Data excerpts:

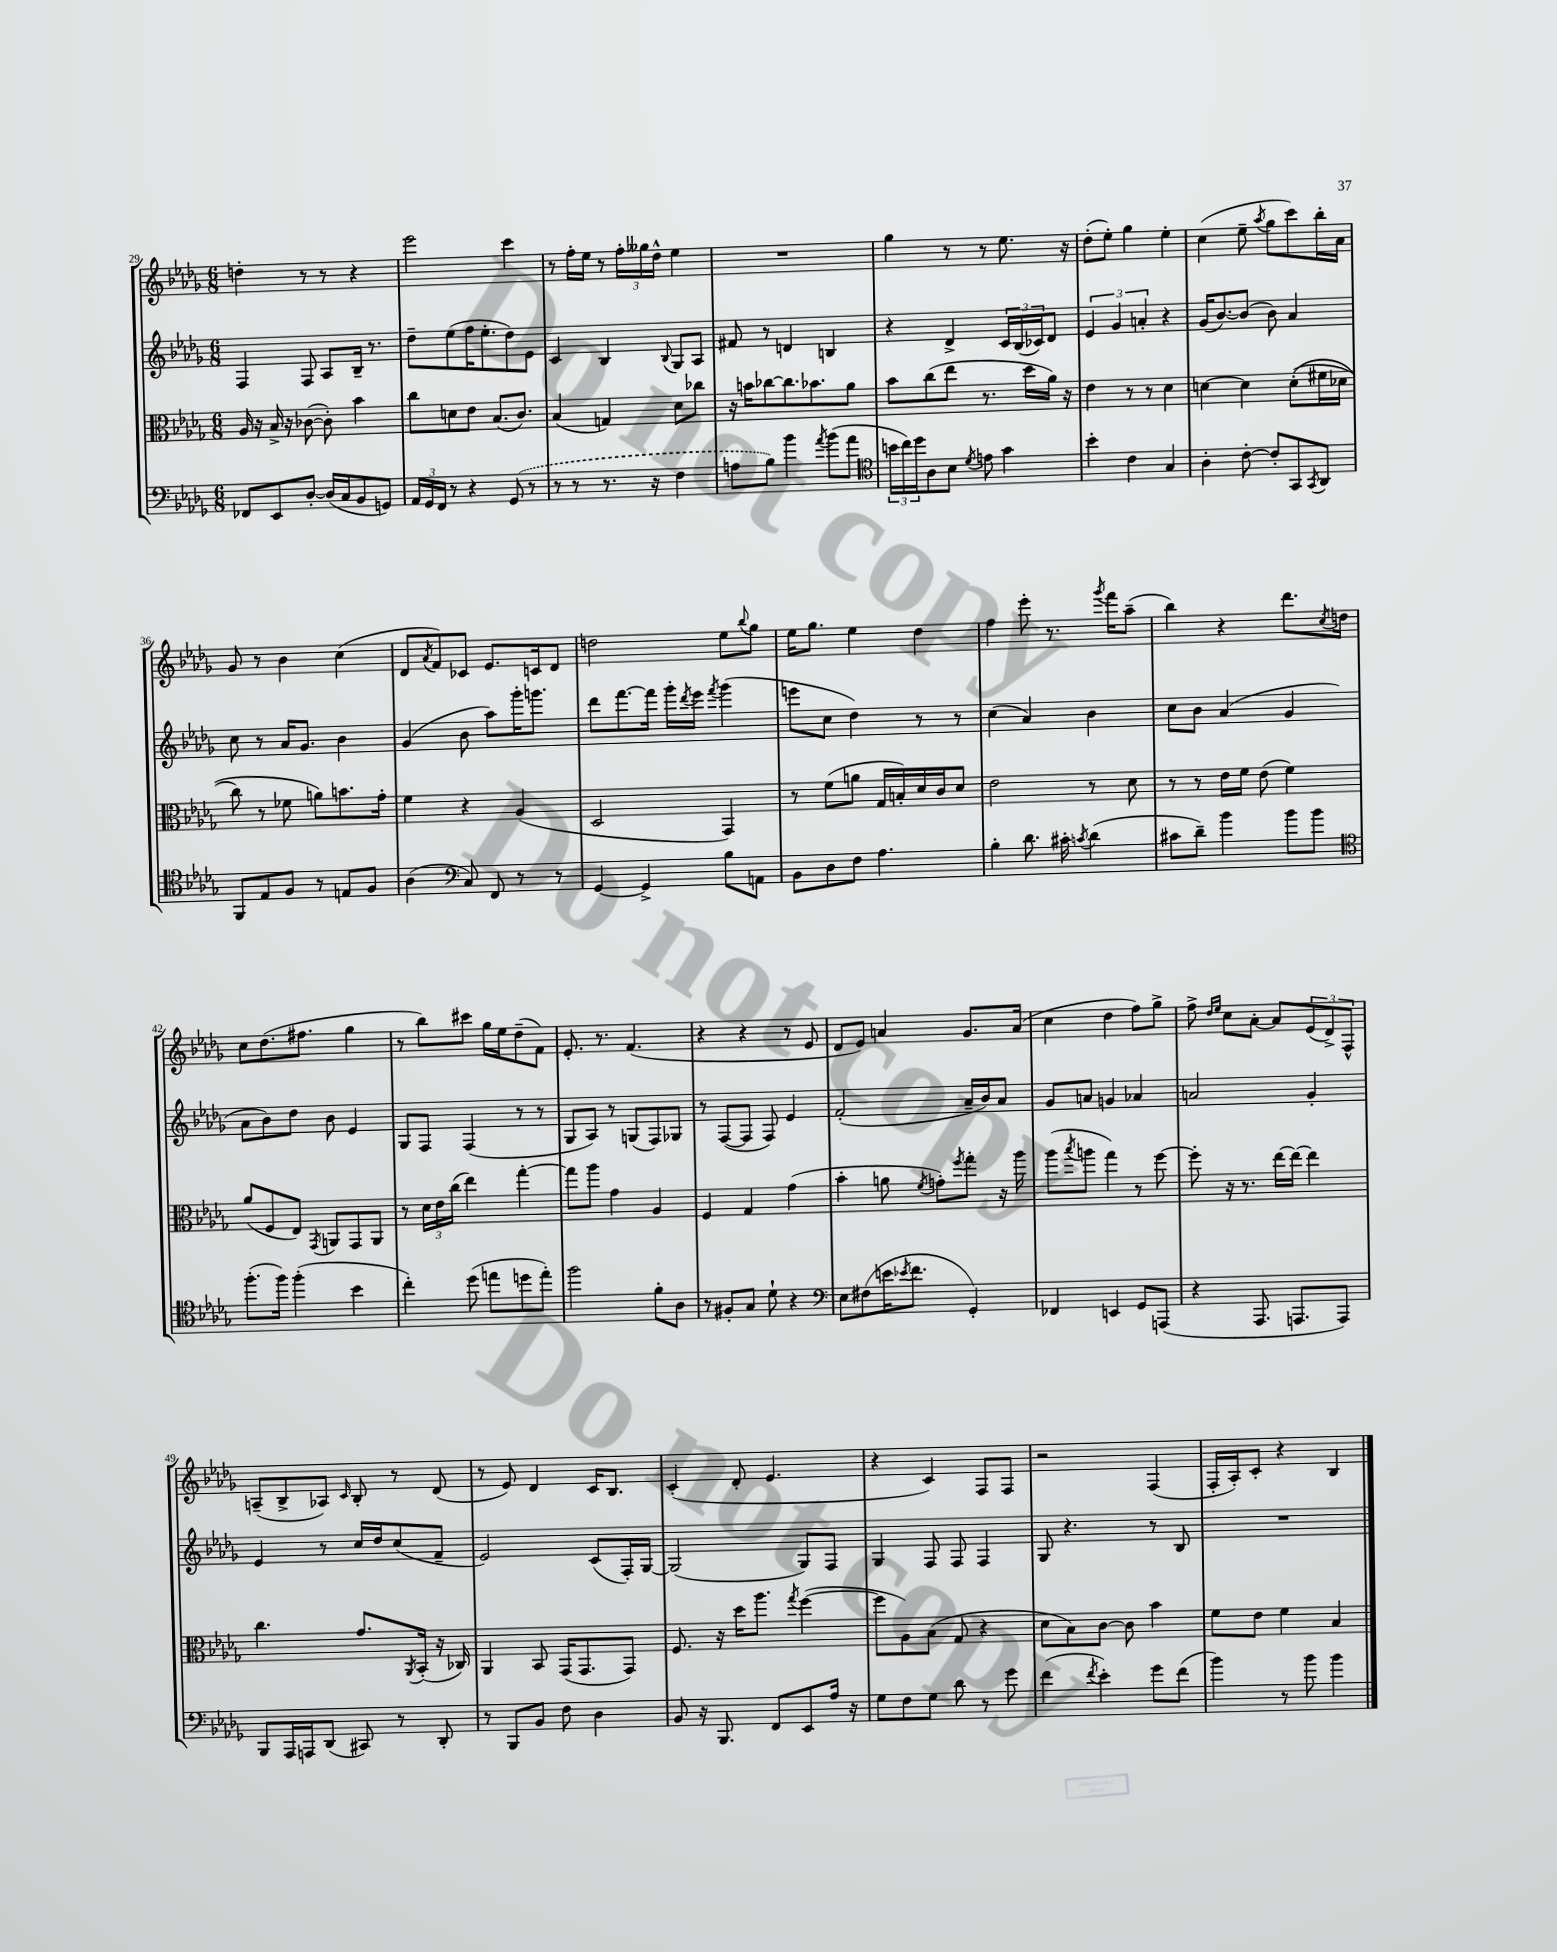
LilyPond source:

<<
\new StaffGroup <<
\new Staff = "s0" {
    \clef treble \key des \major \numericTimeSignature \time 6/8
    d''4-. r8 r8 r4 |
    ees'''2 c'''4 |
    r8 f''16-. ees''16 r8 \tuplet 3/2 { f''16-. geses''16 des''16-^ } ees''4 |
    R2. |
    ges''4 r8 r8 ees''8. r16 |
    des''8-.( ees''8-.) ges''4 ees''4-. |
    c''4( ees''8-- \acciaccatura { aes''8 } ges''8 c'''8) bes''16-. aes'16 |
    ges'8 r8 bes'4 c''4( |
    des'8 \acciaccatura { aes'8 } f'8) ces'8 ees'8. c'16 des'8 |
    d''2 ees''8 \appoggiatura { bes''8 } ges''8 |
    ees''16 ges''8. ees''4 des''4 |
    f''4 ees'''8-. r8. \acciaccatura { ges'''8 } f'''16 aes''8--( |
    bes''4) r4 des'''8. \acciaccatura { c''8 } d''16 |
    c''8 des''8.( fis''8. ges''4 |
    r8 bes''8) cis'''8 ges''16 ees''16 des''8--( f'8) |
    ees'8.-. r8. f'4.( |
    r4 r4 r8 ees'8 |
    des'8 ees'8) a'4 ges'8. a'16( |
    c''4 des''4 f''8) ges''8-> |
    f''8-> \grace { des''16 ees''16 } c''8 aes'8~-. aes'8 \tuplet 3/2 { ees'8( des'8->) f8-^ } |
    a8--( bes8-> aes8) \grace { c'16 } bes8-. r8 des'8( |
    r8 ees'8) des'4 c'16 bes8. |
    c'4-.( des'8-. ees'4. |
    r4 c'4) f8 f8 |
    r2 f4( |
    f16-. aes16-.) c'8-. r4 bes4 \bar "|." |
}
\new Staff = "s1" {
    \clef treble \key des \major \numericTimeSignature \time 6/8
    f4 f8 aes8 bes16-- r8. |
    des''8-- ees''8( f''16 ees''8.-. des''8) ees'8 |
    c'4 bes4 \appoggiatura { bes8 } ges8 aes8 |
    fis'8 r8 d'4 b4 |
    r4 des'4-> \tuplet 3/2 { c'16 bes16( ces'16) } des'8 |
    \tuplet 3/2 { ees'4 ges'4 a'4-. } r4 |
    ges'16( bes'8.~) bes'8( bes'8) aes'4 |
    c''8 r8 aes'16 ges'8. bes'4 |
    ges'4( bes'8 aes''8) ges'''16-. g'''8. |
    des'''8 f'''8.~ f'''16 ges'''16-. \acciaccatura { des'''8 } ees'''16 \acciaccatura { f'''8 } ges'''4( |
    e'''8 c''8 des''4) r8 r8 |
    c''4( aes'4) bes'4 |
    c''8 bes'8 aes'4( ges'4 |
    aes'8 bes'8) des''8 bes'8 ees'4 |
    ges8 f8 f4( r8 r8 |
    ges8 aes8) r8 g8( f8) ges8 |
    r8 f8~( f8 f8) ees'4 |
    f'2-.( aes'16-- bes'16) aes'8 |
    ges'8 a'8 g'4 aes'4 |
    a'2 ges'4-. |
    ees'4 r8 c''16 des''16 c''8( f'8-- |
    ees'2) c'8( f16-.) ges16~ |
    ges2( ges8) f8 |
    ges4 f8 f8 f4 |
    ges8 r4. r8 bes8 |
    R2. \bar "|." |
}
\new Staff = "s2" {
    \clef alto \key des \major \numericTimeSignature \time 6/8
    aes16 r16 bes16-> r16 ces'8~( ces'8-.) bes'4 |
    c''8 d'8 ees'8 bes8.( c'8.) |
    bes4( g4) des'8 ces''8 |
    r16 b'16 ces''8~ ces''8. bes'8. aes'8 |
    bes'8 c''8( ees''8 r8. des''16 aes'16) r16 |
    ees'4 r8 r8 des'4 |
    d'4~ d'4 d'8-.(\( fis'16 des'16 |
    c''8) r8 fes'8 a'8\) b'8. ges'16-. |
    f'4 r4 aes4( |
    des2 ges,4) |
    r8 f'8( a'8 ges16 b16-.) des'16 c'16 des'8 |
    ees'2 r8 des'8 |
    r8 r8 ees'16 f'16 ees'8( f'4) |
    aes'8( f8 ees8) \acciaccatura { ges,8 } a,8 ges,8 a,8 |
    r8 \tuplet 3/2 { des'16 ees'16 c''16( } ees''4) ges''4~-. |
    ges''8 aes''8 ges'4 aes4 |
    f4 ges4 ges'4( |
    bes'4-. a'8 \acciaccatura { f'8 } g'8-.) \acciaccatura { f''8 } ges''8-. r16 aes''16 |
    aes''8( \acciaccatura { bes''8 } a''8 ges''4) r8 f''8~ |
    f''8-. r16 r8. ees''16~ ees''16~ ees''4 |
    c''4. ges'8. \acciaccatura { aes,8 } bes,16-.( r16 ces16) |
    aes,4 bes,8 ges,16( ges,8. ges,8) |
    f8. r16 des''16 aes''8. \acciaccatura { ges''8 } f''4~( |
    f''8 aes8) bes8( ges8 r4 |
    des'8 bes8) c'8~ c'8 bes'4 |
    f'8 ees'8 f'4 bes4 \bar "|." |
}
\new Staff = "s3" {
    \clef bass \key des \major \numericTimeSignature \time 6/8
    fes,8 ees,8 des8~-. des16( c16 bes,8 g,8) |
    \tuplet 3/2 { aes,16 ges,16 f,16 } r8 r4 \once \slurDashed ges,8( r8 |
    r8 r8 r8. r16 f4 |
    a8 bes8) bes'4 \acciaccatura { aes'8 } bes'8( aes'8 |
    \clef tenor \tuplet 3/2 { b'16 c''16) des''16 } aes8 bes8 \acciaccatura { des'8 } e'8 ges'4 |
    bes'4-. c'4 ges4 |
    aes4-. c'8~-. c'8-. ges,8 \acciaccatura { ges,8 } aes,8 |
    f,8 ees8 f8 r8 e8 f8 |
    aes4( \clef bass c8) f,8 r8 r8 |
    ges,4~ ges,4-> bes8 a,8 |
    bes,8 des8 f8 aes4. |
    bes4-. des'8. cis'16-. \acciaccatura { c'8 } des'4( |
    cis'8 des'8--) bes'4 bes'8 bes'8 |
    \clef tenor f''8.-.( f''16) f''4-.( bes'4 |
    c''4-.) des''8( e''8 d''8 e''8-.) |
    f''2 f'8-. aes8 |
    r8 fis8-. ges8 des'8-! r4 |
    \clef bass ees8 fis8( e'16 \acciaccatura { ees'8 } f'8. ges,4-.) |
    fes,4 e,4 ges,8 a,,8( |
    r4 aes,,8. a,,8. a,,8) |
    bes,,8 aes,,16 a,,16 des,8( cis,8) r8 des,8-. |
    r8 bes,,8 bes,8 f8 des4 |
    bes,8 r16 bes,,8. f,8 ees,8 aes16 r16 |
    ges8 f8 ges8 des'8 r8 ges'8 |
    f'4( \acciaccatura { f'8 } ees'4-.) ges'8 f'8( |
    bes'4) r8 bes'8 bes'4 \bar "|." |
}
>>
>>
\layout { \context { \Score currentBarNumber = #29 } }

Short problem: Show every line of the data that contains the string "time", matching its case exactly.

Response to this task:
    \clef treble \key des \major \numericTimeSignature \time 6/8
    \clef treble \key des \major \numericTimeSignature \time 6/8
    \clef alto \key des \major \numericTimeSignature \time 6/8
    \clef bass \key des \major \numericTimeSignature \time 6/8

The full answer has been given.